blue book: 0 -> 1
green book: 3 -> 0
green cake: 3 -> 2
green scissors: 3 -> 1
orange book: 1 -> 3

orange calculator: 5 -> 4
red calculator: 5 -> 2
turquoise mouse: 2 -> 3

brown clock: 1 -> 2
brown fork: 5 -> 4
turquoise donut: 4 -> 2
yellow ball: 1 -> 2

§

Your objective.
Exact copies of the lines from the one holding "green book: 3 -> 0" to the end of the entries are all that should be written.

Output for this exercise.
green book: 3 -> 0
green cake: 3 -> 2
green scissors: 3 -> 1
orange book: 1 -> 3

orange calculator: 5 -> 4
red calculator: 5 -> 2
turquoise mouse: 2 -> 3

brown clock: 1 -> 2
brown fork: 5 -> 4
turquoise donut: 4 -> 2
yellow ball: 1 -> 2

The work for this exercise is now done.